━━ EXTRACTED ENTRIES
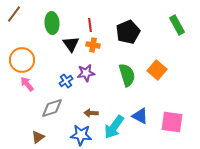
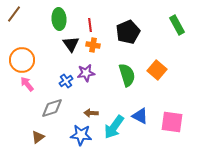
green ellipse: moved 7 px right, 4 px up
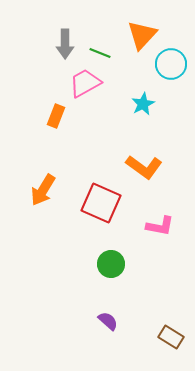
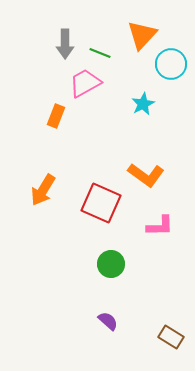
orange L-shape: moved 2 px right, 8 px down
pink L-shape: rotated 12 degrees counterclockwise
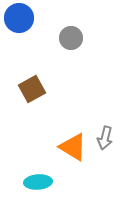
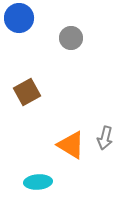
brown square: moved 5 px left, 3 px down
orange triangle: moved 2 px left, 2 px up
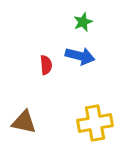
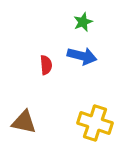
blue arrow: moved 2 px right
yellow cross: rotated 28 degrees clockwise
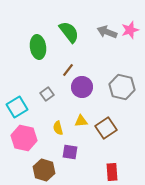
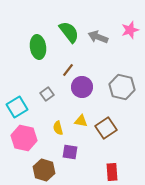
gray arrow: moved 9 px left, 5 px down
yellow triangle: rotated 16 degrees clockwise
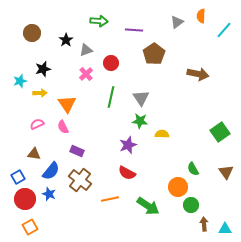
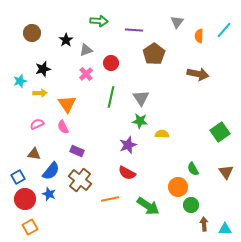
orange semicircle at (201, 16): moved 2 px left, 20 px down
gray triangle at (177, 22): rotated 16 degrees counterclockwise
━━━━
## WHAT THE TASK ASKS
Give the data again exactly as written, with no pictures included.

## SOLUTION TO THIS EXERCISE
green ellipse: moved 7 px right, 4 px up
orange L-shape: moved 2 px right, 8 px down
pink L-shape: rotated 12 degrees counterclockwise
brown square: moved 5 px left, 3 px down
orange triangle: moved 2 px left, 2 px up
blue arrow: moved 2 px right
yellow cross: rotated 28 degrees clockwise
gray arrow: moved 9 px left, 5 px down
yellow triangle: rotated 16 degrees clockwise
orange semicircle at (201, 16): moved 2 px left, 20 px down
gray triangle at (177, 22): rotated 16 degrees counterclockwise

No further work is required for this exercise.